* **Instruction**
The lines from the one containing "tan 1x3 plate [308,61,390,152]" through the end of the entries are what to output; reproduce them exactly and add nothing.

* **Input data**
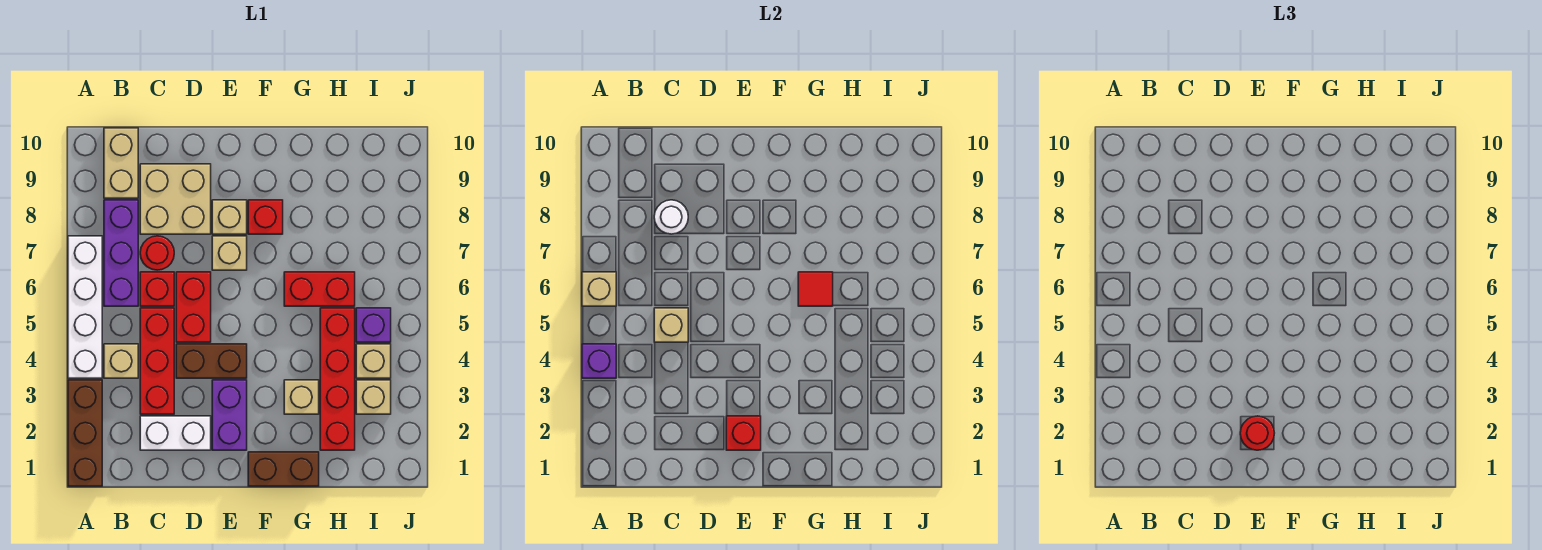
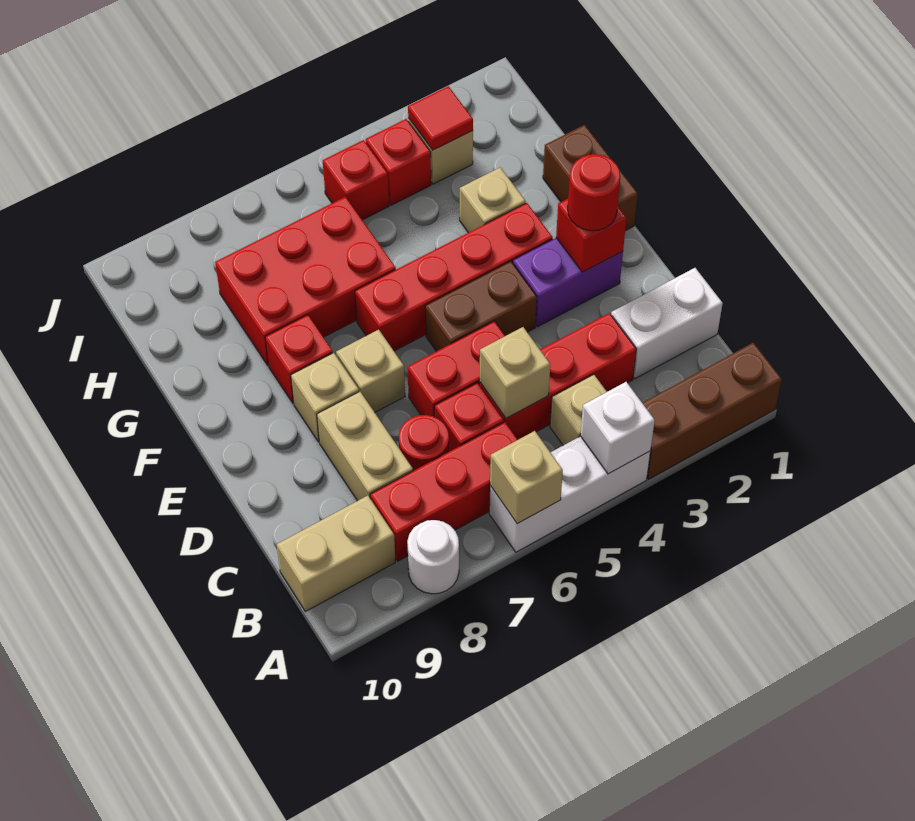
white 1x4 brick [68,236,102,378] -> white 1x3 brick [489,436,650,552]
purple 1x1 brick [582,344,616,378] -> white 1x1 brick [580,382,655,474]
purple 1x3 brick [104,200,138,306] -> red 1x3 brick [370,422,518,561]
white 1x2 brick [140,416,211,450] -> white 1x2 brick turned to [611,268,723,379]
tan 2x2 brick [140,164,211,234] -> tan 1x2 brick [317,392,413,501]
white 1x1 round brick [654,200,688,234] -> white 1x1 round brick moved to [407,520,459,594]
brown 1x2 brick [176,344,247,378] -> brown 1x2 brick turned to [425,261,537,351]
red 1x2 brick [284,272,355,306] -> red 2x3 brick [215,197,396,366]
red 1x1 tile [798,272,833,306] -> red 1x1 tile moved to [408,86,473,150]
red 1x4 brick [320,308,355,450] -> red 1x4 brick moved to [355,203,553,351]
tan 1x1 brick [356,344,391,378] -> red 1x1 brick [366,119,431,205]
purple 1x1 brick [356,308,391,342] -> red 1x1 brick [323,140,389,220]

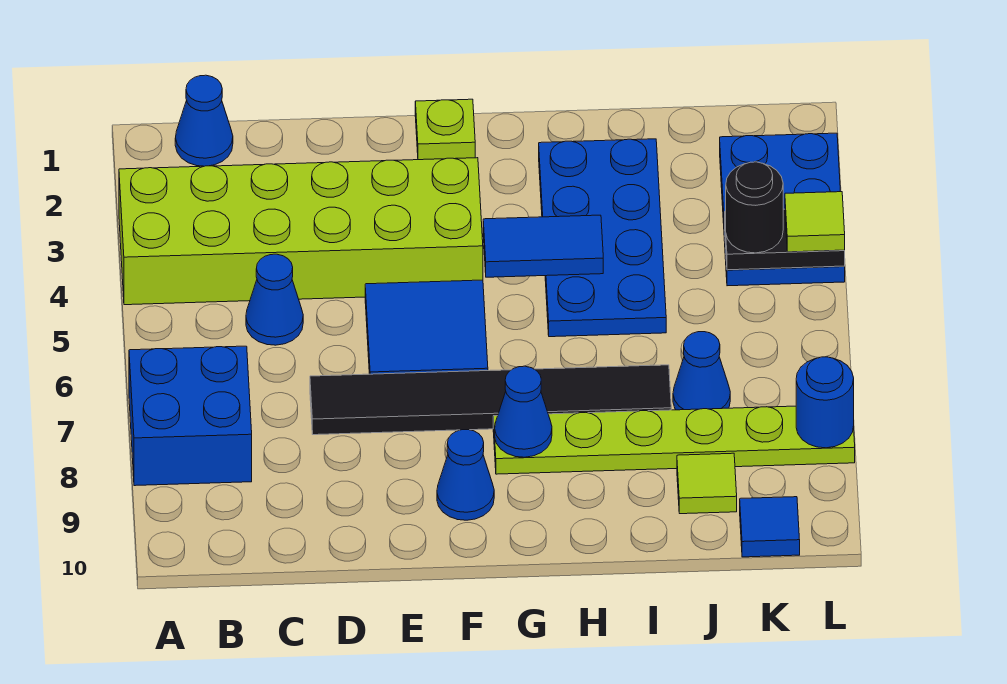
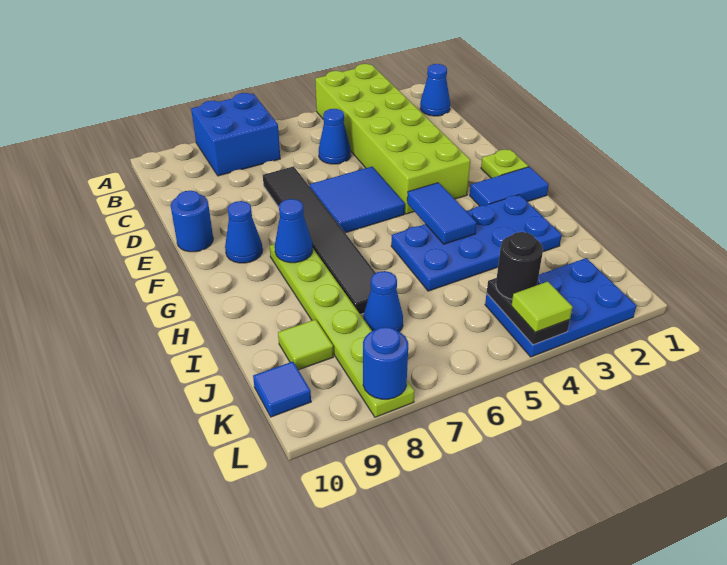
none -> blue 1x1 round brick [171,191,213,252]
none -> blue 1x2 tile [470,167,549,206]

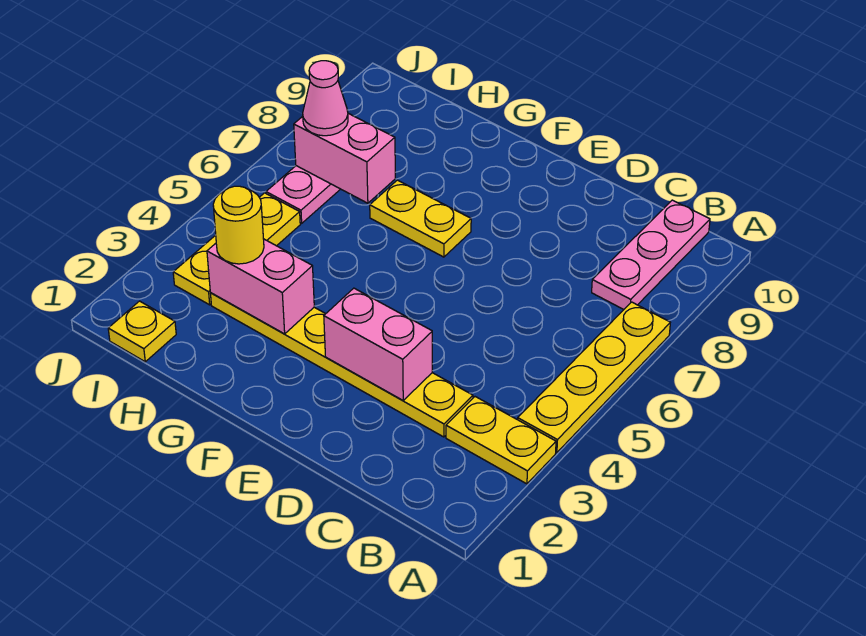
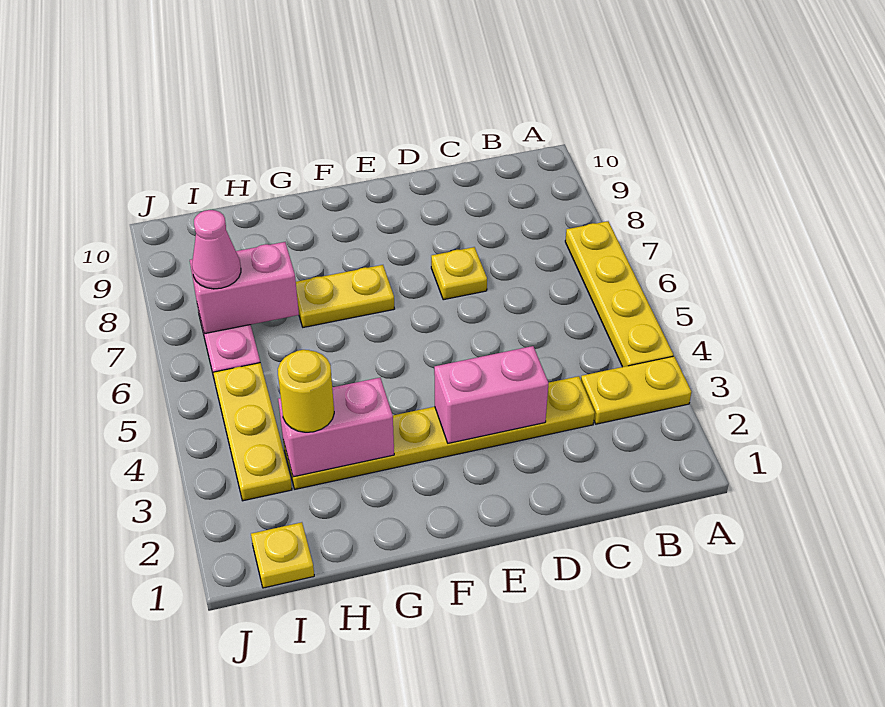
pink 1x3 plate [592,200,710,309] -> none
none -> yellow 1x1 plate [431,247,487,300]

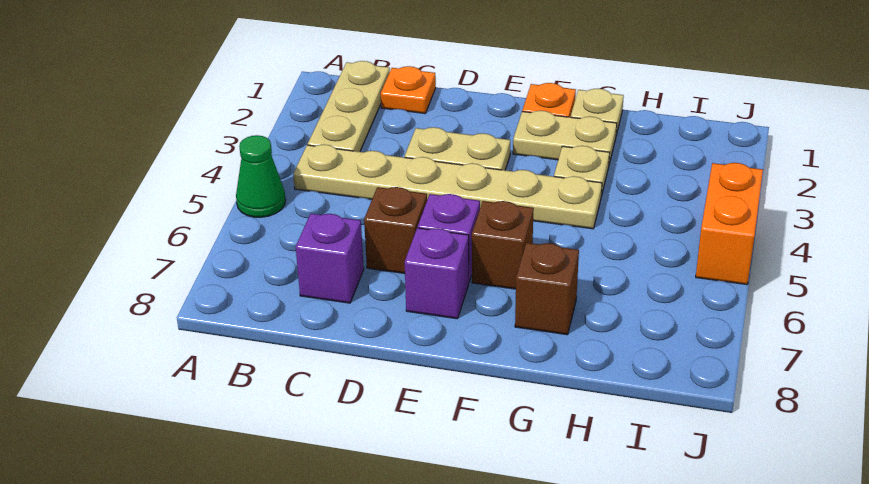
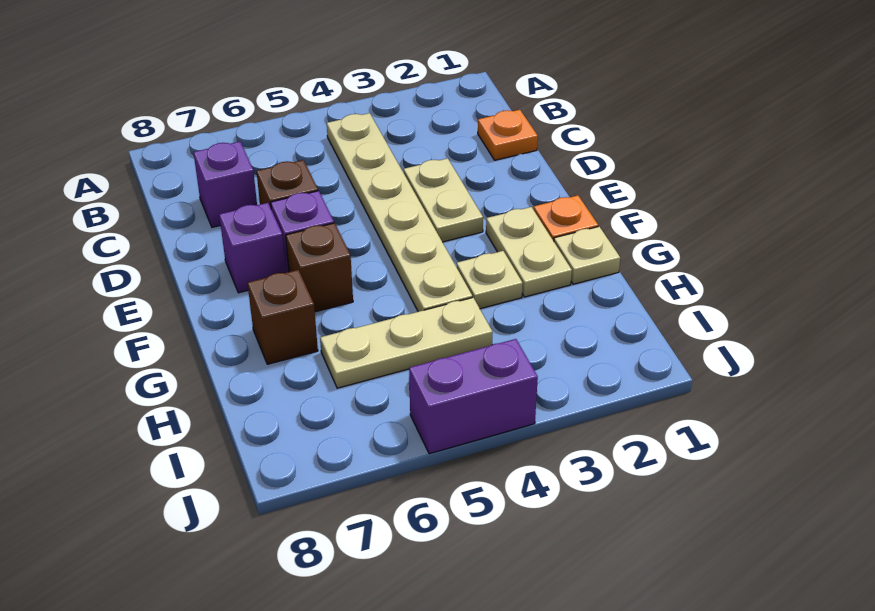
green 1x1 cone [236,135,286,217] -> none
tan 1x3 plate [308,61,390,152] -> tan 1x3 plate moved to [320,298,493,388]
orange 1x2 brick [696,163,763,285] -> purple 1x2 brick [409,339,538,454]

* **Result**
tan 1x3 plate [308,61,390,152] -> tan 1x3 plate moved to [320,298,493,388]
orange 1x2 brick [696,163,763,285] -> purple 1x2 brick [409,339,538,454]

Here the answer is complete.